**Try it:** Output all entries exactly; images excluded.

**Study material:**
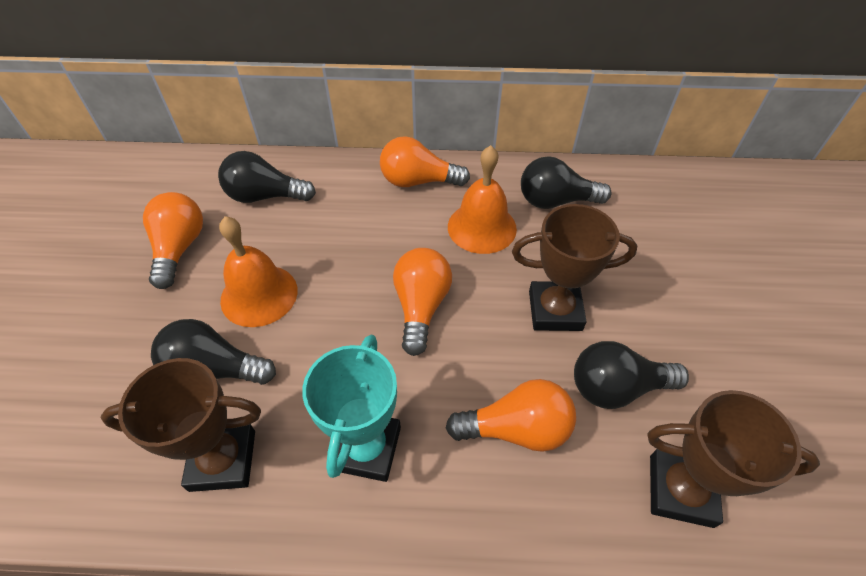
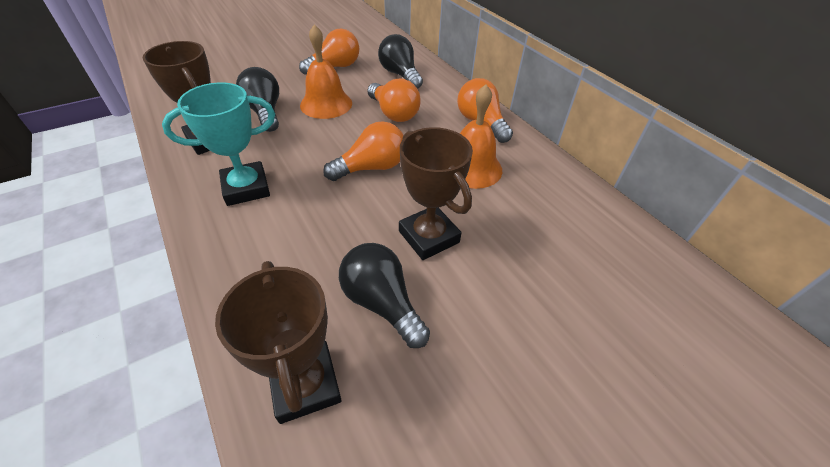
camera: 55 degrees right, 5 degrees down
(516, 429) = (302, 254): orange light bulb -> orange light bulb (393, 113)
(555, 201) = (545, 197): black light bulb -> none

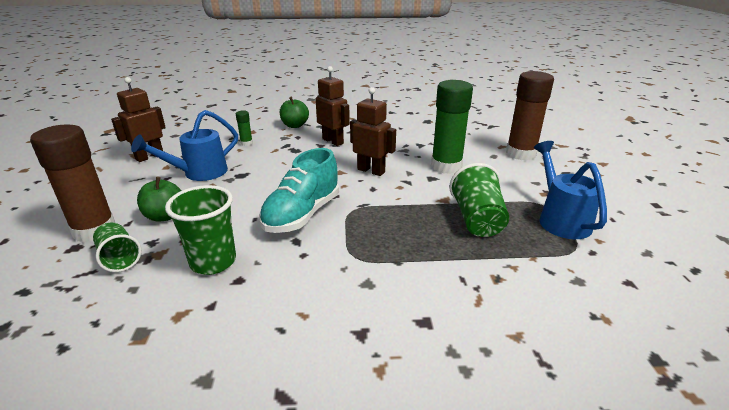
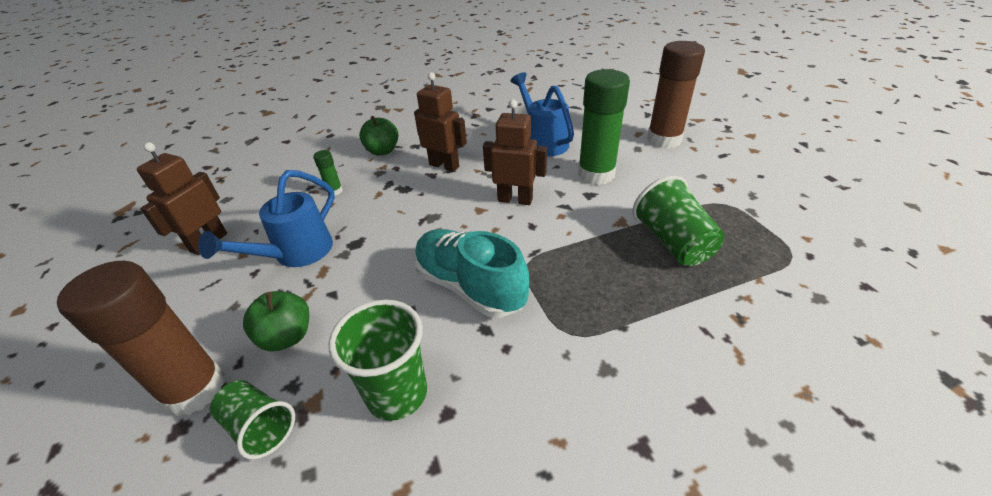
camera: 15 degrees left, 10 degrees up
(302, 215) = (470, 286): turquoise shoe -> turquoise shoe turned 120 degrees clockwise
(560, 219) = (755, 219): blue watering can -> blue watering can (543, 142)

**Worked solution:**
camera: 55 degrees right, 5 degrees down
(516, 429) = (302, 254): orange light bulb -> orange light bulb (393, 113)
(555, 201) = (545, 197): black light bulb -> none

camera: 15 degrees left, 10 degrees up
(302, 215) = (470, 286): turquoise shoe -> turquoise shoe turned 120 degrees clockwise
(560, 219) = (755, 219): blue watering can -> blue watering can (543, 142)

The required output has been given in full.